◆ Your objective ◆
Each entry below must come back exactly as written, without its pictures.

Shape state change listings:
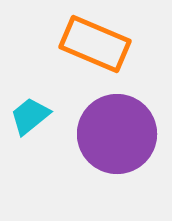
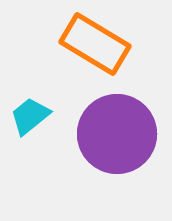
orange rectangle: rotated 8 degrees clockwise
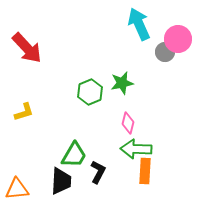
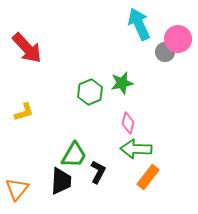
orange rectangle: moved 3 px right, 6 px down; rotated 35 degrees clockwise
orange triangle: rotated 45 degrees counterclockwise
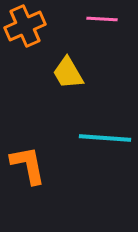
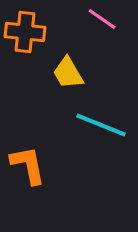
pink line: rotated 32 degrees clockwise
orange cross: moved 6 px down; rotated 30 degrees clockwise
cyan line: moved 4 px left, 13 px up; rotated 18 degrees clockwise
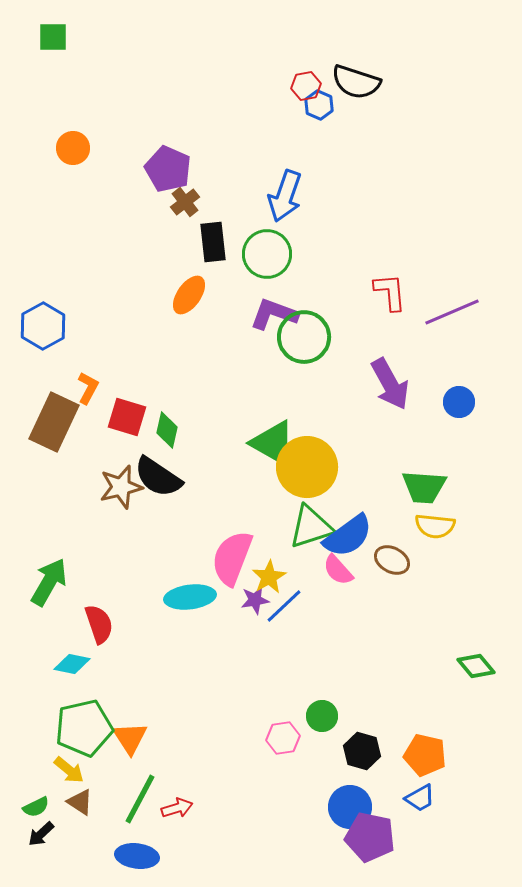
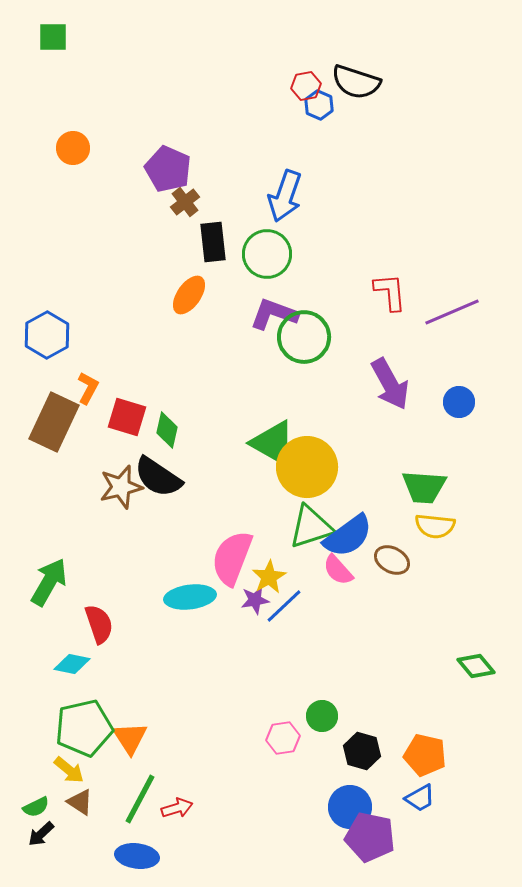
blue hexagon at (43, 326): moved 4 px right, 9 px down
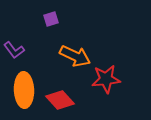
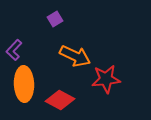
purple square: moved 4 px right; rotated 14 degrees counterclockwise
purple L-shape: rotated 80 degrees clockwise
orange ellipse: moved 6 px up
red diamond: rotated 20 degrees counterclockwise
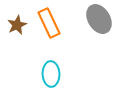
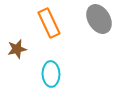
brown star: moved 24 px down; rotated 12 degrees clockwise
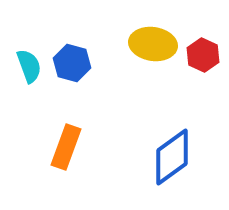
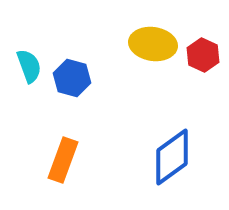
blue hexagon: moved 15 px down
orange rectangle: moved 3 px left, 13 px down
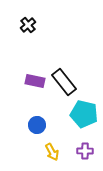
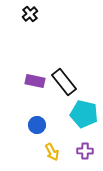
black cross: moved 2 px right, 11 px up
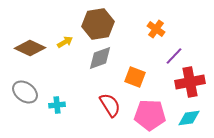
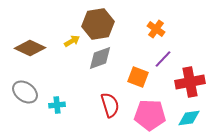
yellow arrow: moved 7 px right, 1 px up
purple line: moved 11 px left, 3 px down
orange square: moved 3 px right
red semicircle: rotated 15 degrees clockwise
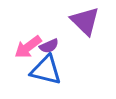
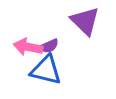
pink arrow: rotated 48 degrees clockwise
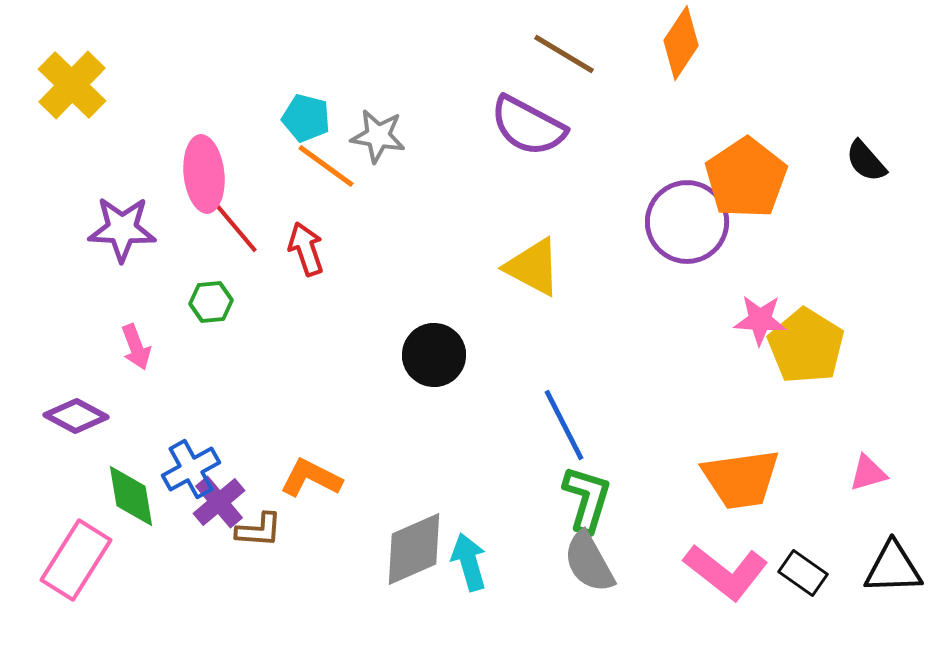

◆ Reply to the task ◆
orange rectangle: rotated 8 degrees clockwise
orange rectangle: moved 3 px right, 6 px down; rotated 35 degrees clockwise
orange triangle: rotated 45 degrees counterclockwise
pink line: rotated 32 degrees clockwise
orange cross: moved 6 px down; rotated 30 degrees clockwise
cyan line: moved 4 px left, 13 px up; rotated 18 degrees clockwise
blue hexagon at (43, 326): moved 4 px right, 9 px down
purple square: moved 4 px right; rotated 14 degrees counterclockwise
purple L-shape: rotated 80 degrees clockwise
orange ellipse: moved 6 px up
red diamond: rotated 20 degrees counterclockwise
brown star: moved 24 px down; rotated 12 degrees clockwise
blue hexagon: moved 15 px down
orange rectangle: moved 3 px left, 13 px down
black cross: moved 2 px right, 11 px up
yellow arrow: moved 7 px right, 1 px up
purple line: moved 11 px left, 3 px down
orange square: moved 3 px right
red semicircle: rotated 15 degrees clockwise
pink arrow: rotated 48 degrees clockwise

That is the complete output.